-- Given records follows --

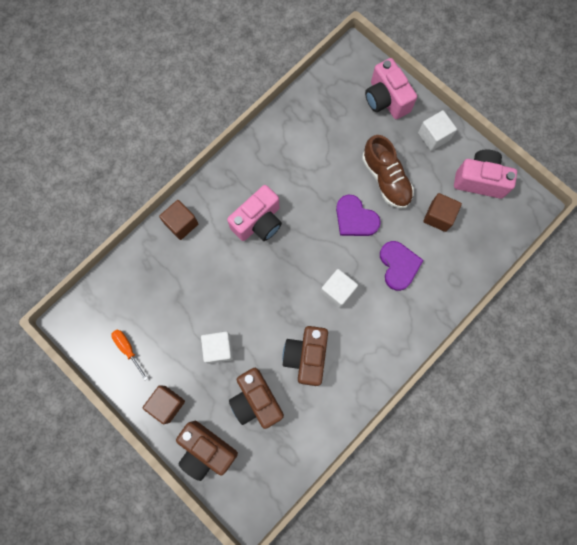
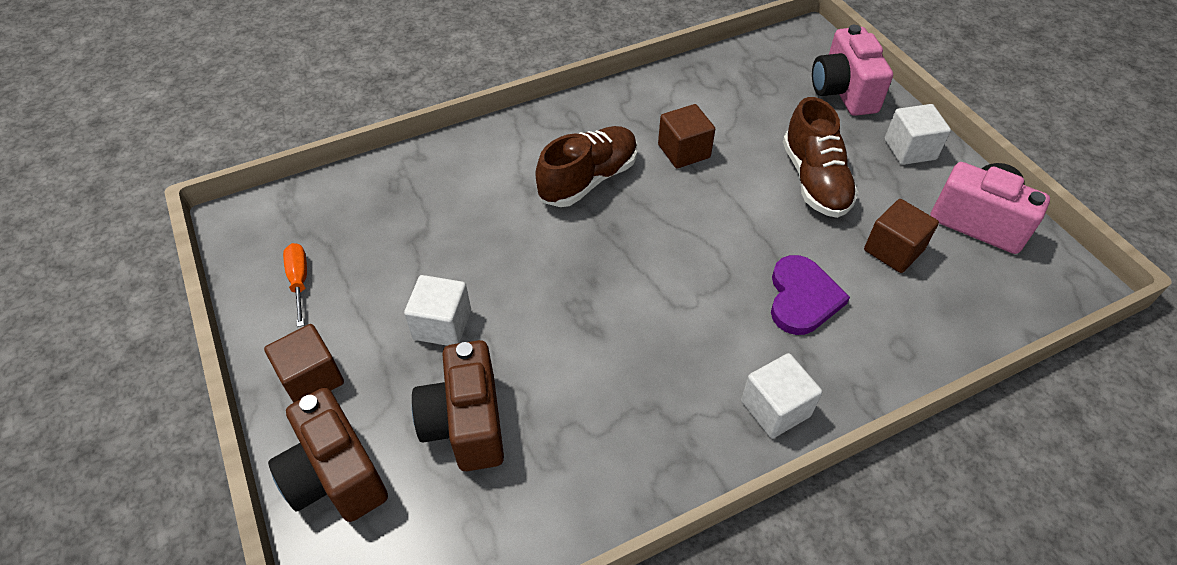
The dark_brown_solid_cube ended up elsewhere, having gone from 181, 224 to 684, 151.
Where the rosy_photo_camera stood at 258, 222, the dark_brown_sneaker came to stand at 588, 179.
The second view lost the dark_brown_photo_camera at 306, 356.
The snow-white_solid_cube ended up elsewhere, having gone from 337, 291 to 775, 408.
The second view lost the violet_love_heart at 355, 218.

-- Given records concluded --

- [Instructions for the task] Select and copy every line from the records that includes the word "having".

- [Result for this exercise]
The dark_brown_solid_cube ended up elsewhere, having gone from 181, 224 to 684, 151.
The snow-white_solid_cube ended up elsewhere, having gone from 337, 291 to 775, 408.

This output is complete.